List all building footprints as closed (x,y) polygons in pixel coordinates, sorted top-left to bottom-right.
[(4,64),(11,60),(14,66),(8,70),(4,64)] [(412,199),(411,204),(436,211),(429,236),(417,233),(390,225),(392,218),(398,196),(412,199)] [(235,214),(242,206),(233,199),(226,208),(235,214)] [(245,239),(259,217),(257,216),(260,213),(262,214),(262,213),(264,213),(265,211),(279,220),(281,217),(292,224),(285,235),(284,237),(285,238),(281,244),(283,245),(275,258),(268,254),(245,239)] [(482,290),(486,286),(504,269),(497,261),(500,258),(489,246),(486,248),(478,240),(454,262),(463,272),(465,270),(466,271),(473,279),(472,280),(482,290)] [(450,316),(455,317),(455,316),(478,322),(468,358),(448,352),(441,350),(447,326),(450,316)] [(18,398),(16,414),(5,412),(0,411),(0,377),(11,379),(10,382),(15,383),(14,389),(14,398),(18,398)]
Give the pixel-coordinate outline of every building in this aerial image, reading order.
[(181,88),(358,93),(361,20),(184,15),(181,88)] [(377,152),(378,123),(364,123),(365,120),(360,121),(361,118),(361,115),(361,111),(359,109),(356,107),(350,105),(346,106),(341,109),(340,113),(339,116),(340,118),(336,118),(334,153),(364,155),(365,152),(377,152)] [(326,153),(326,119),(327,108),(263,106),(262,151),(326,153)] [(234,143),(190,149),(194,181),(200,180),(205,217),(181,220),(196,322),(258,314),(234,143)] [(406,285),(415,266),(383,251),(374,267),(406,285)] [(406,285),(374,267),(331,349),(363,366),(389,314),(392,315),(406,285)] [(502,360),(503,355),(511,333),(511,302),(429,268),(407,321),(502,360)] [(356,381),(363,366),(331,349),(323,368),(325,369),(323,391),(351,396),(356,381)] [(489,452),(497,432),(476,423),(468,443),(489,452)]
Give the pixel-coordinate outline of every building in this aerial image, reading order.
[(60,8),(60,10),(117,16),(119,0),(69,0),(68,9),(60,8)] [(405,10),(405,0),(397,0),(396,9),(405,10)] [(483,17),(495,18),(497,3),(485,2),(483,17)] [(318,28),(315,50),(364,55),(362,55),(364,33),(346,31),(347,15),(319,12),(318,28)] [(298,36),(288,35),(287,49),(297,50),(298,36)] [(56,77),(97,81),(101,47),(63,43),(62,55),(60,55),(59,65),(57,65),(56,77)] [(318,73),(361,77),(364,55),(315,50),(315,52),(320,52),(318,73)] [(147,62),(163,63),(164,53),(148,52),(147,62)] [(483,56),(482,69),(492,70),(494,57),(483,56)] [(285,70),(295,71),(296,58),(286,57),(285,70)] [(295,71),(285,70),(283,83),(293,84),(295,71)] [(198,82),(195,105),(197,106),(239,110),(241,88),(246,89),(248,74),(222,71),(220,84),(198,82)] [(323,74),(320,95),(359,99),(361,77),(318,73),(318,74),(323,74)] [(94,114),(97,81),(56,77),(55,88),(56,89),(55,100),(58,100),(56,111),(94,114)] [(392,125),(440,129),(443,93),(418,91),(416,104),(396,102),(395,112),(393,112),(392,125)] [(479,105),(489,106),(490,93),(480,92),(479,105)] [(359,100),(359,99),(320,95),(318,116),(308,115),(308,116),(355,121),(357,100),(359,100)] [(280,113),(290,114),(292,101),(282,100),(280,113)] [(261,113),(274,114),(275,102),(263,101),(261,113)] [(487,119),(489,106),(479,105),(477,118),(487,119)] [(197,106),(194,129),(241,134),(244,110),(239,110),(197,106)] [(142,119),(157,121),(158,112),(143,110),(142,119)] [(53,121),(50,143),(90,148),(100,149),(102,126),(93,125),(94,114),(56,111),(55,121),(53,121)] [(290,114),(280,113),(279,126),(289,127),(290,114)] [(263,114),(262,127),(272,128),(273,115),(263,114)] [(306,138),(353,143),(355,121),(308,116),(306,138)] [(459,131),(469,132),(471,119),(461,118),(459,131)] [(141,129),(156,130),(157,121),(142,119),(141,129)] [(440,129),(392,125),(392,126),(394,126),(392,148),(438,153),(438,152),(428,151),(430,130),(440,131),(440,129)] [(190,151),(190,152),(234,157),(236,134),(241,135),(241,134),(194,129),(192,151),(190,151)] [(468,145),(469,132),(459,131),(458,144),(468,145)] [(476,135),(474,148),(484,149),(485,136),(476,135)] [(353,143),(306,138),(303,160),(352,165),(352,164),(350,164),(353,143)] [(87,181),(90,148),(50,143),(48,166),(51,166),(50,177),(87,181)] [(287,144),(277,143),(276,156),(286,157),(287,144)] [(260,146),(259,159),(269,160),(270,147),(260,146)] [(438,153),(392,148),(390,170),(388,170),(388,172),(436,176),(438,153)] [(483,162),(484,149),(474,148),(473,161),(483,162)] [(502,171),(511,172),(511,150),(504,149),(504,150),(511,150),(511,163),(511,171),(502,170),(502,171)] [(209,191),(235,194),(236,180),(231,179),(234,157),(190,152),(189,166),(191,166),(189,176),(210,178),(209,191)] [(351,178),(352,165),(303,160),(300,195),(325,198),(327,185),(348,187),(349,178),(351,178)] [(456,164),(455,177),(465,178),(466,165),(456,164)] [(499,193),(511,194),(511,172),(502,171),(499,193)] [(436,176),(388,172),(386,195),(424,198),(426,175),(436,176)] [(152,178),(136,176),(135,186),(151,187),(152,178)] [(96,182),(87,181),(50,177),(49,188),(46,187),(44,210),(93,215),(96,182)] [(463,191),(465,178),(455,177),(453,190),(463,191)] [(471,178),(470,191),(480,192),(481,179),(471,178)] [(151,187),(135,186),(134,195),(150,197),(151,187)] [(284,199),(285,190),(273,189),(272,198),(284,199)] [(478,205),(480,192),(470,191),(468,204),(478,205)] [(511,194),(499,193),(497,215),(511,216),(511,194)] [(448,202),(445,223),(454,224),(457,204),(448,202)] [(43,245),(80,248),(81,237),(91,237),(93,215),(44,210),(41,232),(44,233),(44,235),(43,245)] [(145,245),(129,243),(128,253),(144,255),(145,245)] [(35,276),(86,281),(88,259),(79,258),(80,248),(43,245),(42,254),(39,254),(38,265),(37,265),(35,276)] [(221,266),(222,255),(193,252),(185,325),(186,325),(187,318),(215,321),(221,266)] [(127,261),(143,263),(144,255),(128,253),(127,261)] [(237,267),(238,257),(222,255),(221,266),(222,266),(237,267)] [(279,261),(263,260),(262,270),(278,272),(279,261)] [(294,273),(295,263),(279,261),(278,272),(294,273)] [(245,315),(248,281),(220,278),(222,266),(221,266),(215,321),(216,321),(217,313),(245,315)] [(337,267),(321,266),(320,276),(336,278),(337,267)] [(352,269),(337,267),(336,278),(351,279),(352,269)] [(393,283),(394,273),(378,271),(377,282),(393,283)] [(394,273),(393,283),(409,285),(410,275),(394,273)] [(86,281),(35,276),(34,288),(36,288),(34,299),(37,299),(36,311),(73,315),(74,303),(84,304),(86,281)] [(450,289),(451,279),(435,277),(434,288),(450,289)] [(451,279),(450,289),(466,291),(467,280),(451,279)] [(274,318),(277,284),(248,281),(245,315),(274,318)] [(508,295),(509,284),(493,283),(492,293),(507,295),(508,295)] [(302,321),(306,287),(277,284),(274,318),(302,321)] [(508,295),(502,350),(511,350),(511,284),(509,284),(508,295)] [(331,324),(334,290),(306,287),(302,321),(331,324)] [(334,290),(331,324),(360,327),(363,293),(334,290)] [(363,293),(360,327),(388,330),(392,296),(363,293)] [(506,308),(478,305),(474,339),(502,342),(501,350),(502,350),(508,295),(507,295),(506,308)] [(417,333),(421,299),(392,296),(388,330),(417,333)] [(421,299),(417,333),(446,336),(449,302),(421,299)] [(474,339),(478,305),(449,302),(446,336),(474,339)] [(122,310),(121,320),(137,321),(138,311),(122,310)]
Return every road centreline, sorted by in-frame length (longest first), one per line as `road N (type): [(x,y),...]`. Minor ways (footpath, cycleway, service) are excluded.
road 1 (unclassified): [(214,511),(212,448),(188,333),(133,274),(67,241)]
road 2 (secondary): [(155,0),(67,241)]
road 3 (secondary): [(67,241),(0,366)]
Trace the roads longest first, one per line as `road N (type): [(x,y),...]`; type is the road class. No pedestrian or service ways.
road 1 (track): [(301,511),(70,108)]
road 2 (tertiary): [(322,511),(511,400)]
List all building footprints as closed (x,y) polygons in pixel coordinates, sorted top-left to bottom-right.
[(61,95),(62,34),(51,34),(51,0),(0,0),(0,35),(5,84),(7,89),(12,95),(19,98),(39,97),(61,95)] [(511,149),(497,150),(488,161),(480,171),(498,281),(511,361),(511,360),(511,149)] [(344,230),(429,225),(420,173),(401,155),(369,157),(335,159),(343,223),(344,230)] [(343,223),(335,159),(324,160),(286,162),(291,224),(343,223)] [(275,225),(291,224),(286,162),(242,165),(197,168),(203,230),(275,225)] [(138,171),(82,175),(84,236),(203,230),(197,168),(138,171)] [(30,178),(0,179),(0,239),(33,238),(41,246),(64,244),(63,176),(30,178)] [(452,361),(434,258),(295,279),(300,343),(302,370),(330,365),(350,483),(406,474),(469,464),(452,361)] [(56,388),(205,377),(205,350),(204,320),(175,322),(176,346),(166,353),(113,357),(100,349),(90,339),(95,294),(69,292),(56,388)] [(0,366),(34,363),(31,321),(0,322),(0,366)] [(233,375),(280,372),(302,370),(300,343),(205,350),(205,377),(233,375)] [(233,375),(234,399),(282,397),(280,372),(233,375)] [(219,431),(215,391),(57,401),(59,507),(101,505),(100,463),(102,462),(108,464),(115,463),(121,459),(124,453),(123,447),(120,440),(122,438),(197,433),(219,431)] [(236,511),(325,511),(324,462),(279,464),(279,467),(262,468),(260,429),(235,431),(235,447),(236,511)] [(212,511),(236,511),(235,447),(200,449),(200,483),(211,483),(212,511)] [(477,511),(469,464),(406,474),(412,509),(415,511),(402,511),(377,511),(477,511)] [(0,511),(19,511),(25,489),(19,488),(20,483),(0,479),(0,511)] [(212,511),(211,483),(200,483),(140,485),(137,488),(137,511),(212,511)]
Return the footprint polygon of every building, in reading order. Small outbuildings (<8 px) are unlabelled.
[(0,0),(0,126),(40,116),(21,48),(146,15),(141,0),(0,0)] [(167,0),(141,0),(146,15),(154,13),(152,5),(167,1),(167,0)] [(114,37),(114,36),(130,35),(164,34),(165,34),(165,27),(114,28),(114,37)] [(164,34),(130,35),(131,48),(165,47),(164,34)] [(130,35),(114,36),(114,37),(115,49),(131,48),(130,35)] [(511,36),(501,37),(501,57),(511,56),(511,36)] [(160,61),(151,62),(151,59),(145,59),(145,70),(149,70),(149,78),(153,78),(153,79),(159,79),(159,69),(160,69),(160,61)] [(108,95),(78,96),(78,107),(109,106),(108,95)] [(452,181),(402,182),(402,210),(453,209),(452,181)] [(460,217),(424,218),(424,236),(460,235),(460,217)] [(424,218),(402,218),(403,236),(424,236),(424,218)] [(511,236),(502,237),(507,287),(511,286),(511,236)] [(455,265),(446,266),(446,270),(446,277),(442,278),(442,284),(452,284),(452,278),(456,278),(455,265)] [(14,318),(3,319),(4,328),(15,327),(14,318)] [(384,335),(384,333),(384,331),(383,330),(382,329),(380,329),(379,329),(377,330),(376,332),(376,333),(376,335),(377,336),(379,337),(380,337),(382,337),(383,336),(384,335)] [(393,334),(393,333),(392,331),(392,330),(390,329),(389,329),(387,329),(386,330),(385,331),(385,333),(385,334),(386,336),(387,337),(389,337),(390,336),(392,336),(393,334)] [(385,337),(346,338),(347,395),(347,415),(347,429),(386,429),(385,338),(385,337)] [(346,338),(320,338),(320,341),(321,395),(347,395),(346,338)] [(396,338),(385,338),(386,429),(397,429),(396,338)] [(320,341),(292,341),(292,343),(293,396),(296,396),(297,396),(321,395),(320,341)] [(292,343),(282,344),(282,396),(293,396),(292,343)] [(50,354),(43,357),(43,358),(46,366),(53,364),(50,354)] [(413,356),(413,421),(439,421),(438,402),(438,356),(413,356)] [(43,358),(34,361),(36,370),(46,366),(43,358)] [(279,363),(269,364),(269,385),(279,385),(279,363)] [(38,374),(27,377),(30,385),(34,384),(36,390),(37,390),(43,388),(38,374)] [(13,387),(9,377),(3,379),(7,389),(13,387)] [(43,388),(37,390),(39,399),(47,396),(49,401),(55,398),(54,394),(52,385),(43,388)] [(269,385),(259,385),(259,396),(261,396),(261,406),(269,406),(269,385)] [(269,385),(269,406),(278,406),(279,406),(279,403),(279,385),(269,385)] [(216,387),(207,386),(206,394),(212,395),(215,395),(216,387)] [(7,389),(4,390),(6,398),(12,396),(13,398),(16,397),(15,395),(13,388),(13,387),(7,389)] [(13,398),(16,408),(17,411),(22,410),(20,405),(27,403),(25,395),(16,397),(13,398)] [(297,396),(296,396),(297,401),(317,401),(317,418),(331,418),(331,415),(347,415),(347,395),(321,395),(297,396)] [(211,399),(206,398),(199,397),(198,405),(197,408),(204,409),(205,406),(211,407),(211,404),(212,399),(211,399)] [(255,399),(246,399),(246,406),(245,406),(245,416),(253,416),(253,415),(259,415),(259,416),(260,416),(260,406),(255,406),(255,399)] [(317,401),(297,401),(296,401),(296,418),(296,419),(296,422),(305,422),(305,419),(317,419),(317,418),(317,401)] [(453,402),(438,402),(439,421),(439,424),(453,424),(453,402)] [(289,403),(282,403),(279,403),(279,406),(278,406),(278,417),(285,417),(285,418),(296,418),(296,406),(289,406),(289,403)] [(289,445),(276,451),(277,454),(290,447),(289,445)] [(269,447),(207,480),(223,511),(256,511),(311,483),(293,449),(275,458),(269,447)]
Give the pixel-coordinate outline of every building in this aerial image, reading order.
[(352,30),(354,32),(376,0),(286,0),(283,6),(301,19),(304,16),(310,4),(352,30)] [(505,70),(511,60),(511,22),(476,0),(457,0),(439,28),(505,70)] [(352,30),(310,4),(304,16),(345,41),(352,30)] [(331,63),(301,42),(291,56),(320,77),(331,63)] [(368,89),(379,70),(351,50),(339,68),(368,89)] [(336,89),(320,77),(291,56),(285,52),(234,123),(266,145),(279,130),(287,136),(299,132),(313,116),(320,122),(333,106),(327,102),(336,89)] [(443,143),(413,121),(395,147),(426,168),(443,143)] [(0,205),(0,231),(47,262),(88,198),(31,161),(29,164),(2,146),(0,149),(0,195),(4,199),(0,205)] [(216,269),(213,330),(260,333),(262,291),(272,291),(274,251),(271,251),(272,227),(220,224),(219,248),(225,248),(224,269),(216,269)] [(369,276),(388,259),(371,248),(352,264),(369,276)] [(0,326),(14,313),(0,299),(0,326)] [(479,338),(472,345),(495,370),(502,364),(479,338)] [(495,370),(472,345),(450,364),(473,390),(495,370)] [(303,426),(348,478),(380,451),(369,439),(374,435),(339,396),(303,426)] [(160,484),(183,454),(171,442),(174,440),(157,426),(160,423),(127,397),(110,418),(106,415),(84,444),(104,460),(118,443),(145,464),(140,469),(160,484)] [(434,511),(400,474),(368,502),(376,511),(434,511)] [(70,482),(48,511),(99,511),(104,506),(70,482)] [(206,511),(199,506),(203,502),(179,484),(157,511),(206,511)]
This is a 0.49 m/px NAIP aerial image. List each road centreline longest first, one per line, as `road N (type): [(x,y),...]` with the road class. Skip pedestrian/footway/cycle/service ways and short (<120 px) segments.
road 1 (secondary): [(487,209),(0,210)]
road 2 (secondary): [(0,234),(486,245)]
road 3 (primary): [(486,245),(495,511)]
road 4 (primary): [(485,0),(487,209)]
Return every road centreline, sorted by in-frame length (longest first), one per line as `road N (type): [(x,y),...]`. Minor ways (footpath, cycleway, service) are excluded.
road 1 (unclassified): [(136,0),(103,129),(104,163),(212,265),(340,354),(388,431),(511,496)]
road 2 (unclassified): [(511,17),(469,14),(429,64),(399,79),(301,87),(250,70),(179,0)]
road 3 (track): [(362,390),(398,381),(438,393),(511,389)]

★ ★ ★ ★

[Exercise prompt]
Pick out each line of the records above that contains the string "track", with matching sensitive to letter case.

[Exercise output]
road 1 (track): [(301,511),(70,108)]
road 3 (track): [(362,390),(398,381),(438,393),(511,389)]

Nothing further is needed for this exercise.